§ **Exercise**: Restate the full listing word for word and leave the pictures out.

§ **Information shown**:
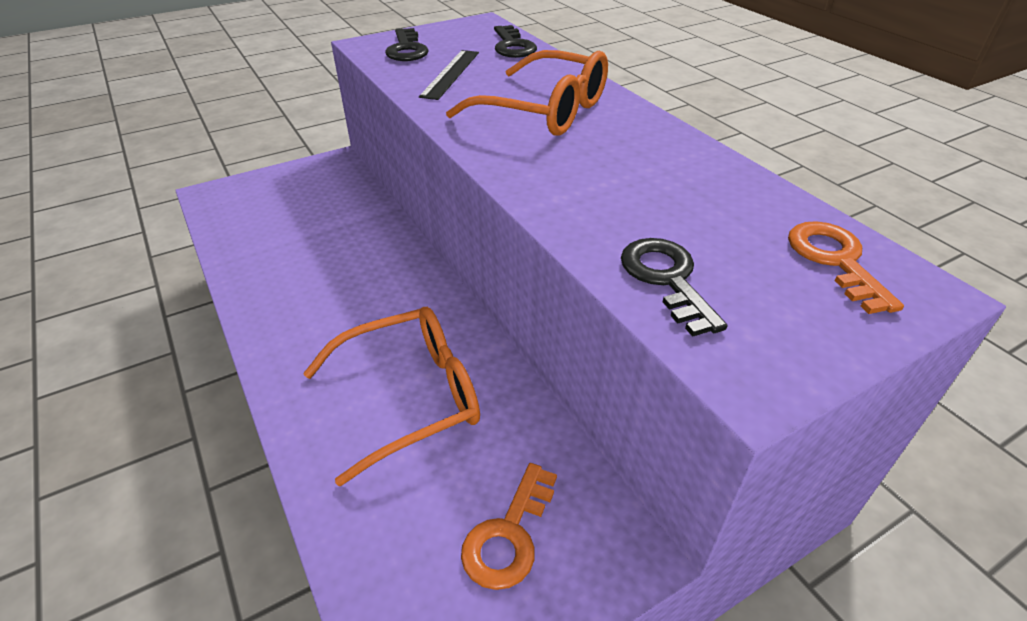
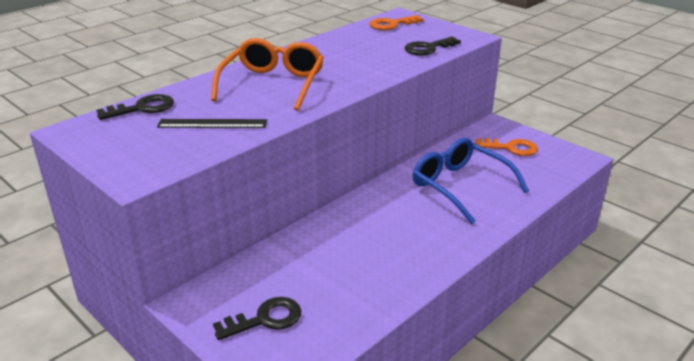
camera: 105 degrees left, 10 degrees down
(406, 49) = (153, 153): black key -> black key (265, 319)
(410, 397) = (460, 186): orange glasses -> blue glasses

§ **Result of the exercise**:
camera: 105 degrees left, 10 degrees down
(406, 49) = (153, 153): black key -> black key (265, 319)
(410, 397) = (460, 186): orange glasses -> blue glasses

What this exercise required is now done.